* start *

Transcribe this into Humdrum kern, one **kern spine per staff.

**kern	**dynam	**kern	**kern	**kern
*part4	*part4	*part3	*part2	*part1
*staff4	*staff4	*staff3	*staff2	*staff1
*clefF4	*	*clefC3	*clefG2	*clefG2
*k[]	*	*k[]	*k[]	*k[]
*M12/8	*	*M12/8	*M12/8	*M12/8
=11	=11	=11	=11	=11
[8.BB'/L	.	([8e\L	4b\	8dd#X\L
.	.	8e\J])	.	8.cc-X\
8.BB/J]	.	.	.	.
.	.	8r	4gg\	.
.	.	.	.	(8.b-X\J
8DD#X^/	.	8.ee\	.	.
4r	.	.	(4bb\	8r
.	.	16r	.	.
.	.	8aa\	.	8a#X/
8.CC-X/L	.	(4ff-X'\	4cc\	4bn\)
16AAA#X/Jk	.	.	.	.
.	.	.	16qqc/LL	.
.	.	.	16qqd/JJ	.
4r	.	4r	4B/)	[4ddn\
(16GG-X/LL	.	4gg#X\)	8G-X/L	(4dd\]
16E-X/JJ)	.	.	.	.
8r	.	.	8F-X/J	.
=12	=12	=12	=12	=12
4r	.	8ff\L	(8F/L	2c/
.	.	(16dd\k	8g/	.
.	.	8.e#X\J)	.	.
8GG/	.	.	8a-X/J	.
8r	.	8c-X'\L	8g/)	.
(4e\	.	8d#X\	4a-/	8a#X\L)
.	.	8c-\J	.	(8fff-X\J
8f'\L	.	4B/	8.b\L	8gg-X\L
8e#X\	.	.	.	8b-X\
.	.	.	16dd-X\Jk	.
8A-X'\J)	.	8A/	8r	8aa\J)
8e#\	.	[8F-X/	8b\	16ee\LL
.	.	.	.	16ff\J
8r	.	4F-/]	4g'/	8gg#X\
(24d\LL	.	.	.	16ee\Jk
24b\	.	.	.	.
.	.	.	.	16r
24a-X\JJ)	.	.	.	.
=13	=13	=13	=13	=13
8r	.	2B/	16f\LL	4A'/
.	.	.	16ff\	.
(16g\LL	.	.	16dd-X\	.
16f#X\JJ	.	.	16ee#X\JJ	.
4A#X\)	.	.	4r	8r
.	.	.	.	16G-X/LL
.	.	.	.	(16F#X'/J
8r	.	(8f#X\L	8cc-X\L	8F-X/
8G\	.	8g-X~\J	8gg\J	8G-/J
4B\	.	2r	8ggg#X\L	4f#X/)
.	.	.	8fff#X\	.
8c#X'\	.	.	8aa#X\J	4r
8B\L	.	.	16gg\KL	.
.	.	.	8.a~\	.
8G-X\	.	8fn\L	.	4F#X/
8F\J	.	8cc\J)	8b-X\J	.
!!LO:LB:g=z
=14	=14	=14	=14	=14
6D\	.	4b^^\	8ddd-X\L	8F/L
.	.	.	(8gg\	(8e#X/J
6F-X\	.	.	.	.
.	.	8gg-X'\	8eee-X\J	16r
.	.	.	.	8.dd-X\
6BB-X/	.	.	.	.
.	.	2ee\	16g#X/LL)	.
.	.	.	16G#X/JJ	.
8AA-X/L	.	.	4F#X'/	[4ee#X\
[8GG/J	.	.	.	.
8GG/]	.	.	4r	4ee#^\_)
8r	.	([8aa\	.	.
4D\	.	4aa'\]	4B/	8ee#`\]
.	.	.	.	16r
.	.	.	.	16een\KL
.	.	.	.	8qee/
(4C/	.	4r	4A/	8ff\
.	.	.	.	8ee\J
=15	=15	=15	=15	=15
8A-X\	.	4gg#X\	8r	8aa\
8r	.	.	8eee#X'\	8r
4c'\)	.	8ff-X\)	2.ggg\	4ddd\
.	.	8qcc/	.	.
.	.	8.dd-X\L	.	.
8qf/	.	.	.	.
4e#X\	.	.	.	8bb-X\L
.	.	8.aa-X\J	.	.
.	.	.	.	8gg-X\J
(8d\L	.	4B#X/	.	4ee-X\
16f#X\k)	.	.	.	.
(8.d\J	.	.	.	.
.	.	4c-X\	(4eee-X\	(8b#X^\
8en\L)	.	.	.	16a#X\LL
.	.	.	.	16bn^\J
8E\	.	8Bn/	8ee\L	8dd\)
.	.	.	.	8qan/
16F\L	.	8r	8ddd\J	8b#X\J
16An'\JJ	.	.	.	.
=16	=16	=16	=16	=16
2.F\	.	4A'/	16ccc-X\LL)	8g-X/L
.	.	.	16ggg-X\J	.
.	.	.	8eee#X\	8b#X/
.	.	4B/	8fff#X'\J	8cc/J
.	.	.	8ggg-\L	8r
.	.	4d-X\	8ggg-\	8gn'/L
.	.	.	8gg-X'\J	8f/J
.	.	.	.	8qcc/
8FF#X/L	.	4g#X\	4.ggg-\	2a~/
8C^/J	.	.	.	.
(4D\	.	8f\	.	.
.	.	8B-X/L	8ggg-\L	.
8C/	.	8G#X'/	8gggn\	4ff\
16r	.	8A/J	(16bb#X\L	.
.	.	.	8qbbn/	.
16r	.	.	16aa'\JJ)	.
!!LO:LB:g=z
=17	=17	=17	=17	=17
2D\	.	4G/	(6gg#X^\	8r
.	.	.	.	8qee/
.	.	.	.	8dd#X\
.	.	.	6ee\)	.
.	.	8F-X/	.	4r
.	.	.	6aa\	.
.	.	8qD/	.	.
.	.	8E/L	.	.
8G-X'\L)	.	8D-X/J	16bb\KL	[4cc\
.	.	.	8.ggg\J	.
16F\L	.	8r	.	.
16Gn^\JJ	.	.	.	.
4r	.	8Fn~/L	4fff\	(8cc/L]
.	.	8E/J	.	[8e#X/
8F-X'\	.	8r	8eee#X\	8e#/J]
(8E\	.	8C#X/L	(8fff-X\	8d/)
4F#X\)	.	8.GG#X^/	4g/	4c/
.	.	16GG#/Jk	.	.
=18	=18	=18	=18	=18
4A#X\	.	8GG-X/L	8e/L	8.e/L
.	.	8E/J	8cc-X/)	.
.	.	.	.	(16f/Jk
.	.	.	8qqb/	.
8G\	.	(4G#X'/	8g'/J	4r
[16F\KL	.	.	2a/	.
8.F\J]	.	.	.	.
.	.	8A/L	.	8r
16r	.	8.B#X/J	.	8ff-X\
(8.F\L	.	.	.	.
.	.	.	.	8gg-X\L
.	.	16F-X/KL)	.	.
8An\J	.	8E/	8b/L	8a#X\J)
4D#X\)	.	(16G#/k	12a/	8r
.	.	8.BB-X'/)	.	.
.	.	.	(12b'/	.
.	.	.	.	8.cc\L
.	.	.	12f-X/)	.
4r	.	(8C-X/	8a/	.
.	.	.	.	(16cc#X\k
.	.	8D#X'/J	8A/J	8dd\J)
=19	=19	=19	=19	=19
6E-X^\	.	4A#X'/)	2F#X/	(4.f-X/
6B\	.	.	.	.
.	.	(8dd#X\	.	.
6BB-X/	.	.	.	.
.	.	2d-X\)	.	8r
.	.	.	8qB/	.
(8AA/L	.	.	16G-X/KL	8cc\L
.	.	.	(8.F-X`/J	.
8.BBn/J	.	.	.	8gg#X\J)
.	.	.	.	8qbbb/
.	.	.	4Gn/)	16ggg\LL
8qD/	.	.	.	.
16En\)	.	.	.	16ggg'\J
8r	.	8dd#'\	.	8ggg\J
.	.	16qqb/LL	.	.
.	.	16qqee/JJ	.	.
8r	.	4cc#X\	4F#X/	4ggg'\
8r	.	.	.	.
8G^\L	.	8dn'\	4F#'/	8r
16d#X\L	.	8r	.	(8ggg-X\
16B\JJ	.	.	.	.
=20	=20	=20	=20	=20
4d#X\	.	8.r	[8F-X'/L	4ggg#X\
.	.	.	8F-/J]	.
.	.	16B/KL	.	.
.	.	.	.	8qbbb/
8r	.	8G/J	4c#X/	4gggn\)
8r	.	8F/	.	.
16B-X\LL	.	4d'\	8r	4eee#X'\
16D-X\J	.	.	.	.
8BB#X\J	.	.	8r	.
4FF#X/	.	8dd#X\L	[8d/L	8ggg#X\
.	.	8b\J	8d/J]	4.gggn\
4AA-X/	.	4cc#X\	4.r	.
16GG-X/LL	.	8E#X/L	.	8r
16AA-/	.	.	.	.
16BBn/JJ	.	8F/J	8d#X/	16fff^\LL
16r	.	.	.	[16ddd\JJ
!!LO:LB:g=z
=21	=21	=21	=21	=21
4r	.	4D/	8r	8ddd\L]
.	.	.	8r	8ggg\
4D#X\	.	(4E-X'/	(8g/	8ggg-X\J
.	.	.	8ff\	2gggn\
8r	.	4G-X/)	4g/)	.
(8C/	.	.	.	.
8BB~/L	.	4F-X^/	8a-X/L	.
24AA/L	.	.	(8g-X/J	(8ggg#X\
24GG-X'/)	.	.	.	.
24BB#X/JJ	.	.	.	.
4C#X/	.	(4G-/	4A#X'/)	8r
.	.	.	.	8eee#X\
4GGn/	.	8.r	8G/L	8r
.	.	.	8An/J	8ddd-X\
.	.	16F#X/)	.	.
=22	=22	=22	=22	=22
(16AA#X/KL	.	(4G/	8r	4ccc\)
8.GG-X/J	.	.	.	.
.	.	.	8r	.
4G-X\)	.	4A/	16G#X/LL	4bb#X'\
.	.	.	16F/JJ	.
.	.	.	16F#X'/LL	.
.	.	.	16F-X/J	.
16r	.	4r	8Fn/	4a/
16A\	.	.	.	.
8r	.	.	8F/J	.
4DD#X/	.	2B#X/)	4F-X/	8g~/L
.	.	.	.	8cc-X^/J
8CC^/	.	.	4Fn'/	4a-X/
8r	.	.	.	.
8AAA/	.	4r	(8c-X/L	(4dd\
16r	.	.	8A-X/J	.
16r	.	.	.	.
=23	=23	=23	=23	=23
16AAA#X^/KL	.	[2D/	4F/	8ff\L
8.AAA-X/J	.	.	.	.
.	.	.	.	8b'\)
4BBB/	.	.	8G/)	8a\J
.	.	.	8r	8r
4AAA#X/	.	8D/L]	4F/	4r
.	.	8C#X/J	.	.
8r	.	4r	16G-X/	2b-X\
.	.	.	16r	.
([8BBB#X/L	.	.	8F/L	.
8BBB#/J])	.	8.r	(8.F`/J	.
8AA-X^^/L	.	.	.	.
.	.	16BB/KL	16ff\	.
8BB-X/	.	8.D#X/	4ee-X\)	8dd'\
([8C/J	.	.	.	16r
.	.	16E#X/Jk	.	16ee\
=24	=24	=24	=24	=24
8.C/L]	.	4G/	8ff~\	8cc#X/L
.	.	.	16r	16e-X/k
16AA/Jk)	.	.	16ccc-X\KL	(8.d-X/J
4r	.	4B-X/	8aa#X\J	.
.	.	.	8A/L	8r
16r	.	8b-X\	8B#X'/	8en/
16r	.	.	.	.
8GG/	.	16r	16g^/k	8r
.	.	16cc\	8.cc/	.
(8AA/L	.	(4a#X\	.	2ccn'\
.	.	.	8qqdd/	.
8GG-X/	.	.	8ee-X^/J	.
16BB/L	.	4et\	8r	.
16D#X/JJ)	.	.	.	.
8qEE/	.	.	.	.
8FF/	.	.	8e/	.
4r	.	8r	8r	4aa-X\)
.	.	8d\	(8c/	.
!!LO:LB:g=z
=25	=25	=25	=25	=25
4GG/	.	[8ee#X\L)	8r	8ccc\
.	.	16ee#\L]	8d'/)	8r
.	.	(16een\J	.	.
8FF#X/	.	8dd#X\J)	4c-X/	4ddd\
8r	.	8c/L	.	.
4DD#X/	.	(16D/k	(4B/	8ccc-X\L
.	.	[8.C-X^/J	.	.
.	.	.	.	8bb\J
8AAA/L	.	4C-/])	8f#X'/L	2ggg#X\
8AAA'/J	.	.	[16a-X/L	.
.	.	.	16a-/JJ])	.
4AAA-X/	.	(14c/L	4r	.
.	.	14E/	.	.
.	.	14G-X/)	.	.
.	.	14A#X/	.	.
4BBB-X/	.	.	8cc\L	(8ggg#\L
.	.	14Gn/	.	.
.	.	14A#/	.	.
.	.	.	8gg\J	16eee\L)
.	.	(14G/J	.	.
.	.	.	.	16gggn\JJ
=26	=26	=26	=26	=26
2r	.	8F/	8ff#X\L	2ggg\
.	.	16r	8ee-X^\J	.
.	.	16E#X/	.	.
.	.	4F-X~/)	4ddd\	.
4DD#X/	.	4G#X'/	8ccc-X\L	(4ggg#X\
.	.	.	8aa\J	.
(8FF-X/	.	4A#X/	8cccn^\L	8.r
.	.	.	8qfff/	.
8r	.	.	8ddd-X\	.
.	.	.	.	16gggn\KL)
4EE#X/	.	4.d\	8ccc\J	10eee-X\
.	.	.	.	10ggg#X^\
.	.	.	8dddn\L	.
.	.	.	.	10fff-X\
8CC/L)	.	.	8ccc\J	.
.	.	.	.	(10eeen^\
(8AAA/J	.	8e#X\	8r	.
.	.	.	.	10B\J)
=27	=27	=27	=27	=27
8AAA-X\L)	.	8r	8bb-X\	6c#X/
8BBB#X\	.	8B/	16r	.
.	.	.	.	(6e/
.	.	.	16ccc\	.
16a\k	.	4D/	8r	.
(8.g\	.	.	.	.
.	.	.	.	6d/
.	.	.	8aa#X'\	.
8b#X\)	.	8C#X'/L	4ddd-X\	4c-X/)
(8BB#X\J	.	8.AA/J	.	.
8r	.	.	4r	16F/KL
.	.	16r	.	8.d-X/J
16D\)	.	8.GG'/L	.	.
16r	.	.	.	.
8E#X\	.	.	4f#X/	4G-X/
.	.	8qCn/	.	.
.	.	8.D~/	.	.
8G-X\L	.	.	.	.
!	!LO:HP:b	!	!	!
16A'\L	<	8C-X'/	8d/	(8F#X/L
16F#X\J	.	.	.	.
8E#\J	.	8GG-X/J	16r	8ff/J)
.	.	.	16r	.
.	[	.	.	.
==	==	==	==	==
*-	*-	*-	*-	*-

* end *

- [Requirements]:
Count the lines in the data above that contain the string "kern". Give only the number.

- [Solved problem]:
2